▸ **Instructions to follow**: Of the lines in the data below, write out exactly those from the one holding "pos2: [652, 432, 691, 474]" through the one holding "after: brown trophy", both included.

(Saved data entries)
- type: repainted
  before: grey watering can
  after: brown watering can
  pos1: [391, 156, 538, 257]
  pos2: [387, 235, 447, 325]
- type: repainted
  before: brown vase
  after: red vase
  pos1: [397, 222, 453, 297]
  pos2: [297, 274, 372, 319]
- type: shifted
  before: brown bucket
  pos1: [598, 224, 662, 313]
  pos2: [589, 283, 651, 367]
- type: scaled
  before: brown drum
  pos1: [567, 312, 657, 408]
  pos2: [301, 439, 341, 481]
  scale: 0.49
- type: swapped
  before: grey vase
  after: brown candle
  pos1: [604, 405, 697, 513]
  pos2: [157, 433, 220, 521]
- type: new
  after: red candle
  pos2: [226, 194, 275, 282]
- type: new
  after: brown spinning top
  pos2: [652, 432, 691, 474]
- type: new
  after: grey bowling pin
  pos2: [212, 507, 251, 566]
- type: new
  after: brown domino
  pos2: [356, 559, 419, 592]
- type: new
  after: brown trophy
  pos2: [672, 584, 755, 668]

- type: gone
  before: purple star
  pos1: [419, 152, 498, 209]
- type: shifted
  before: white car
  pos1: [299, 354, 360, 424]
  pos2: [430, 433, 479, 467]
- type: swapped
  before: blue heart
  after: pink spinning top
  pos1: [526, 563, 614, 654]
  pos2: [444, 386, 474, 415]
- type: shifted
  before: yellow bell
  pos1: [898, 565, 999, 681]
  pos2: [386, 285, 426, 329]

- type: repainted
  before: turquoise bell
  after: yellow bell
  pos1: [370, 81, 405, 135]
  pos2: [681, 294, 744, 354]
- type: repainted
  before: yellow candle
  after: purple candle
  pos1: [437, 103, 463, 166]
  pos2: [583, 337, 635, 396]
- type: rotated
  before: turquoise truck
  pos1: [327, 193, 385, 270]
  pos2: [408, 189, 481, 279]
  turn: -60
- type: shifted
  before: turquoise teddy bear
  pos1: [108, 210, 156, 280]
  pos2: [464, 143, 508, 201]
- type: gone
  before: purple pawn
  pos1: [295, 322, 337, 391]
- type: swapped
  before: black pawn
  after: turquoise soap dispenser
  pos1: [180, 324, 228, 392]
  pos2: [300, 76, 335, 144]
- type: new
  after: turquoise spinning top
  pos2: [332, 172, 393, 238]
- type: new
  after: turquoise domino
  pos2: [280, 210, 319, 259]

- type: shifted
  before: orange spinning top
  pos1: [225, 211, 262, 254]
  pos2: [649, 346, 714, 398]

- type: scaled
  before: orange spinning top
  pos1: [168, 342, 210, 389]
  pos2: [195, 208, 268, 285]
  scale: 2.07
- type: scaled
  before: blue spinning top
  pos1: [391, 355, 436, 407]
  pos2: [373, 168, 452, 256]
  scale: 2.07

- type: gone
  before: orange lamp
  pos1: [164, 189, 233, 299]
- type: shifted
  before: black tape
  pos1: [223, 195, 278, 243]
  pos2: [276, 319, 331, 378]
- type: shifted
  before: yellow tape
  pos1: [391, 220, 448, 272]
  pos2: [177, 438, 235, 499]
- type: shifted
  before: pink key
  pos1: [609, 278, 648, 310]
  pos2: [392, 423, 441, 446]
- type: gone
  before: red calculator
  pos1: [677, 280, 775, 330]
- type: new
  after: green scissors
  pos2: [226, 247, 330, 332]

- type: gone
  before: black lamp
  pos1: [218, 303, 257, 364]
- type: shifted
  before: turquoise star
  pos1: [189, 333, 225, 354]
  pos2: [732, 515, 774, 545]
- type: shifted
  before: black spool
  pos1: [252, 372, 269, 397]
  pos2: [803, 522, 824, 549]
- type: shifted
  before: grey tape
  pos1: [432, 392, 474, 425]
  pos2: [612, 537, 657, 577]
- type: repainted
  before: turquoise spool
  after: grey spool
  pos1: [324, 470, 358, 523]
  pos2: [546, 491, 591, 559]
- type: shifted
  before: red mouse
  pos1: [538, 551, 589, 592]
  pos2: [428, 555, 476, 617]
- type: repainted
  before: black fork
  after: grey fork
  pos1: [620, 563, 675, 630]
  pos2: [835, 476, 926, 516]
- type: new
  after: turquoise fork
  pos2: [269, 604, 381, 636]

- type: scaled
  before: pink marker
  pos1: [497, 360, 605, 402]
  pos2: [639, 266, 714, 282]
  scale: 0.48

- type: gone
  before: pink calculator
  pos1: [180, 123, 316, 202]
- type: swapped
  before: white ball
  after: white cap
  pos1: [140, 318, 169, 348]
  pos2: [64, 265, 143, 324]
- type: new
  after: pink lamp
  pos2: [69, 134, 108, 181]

▸ **Final answer**:
  pos2: [652, 432, 691, 474]
- type: new
  after: grey bowling pin
  pos2: [212, 507, 251, 566]
- type: new
  after: brown domino
  pos2: [356, 559, 419, 592]
- type: new
  after: brown trophy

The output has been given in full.